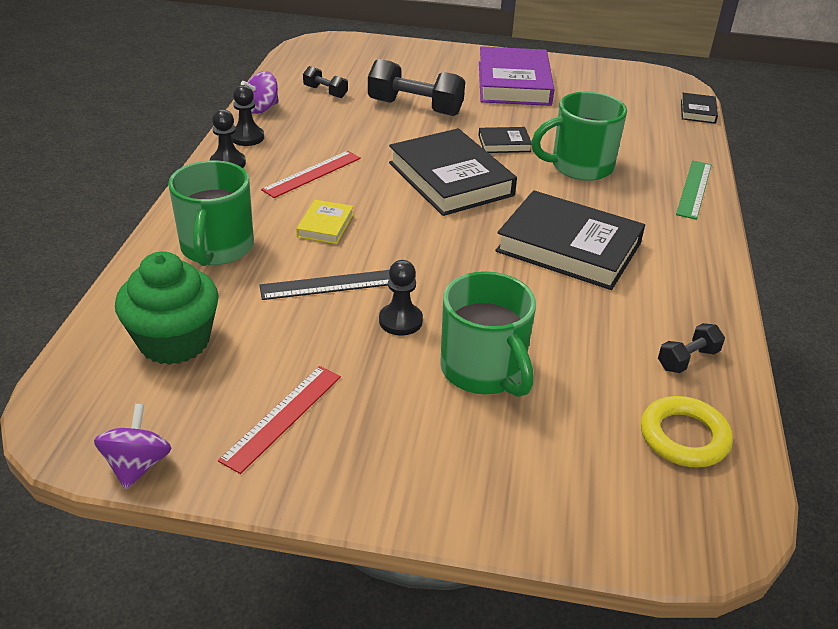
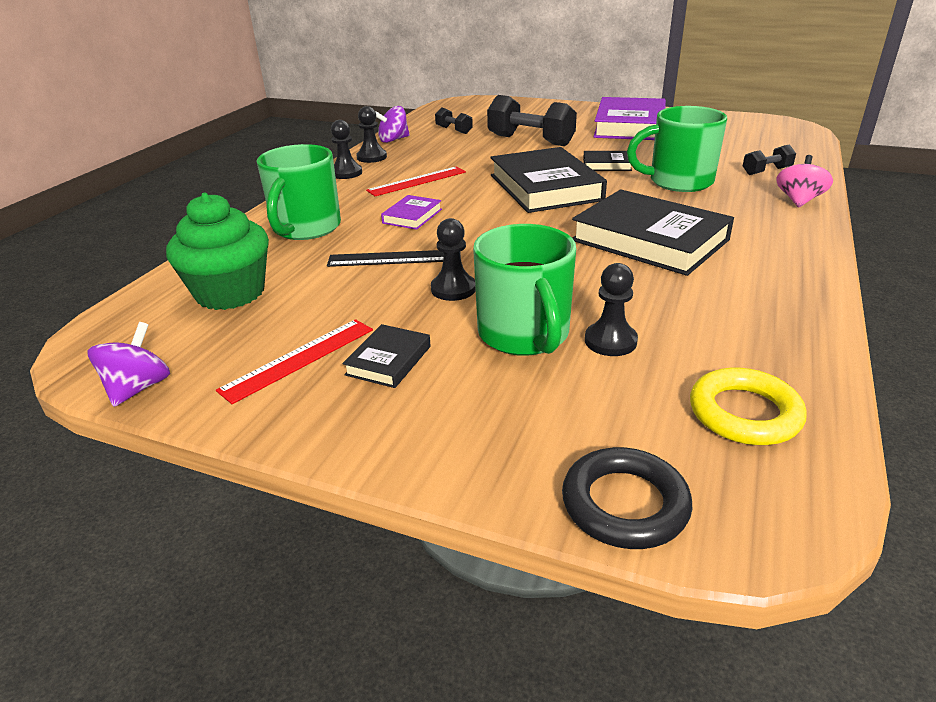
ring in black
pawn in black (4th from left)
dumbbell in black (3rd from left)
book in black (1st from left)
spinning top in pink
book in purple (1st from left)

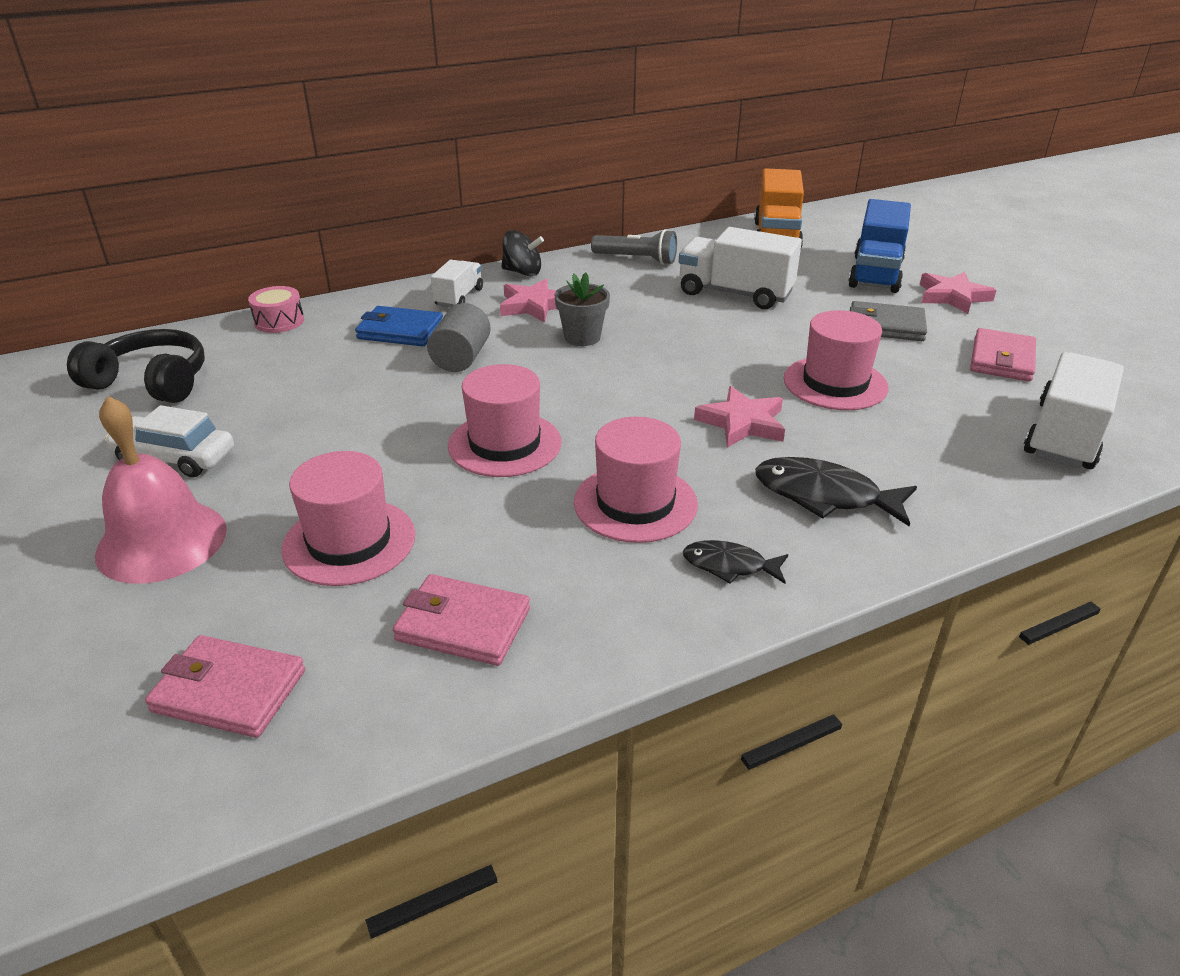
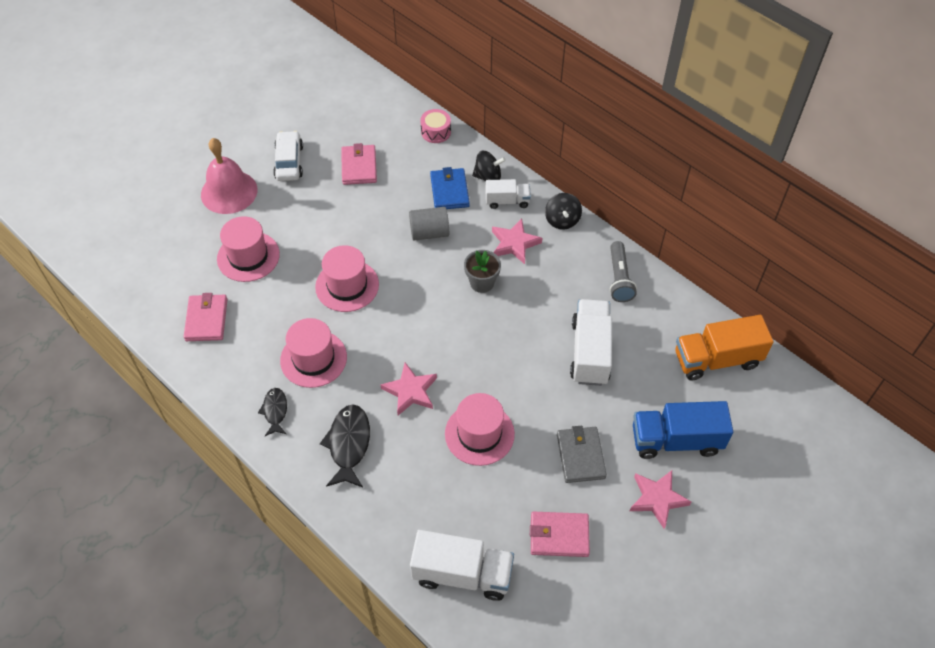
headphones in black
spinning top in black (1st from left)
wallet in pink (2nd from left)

******

## What is needed
Return exactly, with no pictures, each line from the one that contains "book in black (1st from left)" through the end of the entries above, both ends included.

## Finished exercise
book in black (1st from left)
spinning top in pink
book in purple (1st from left)

headphones in black
spinning top in black (1st from left)
wallet in pink (2nd from left)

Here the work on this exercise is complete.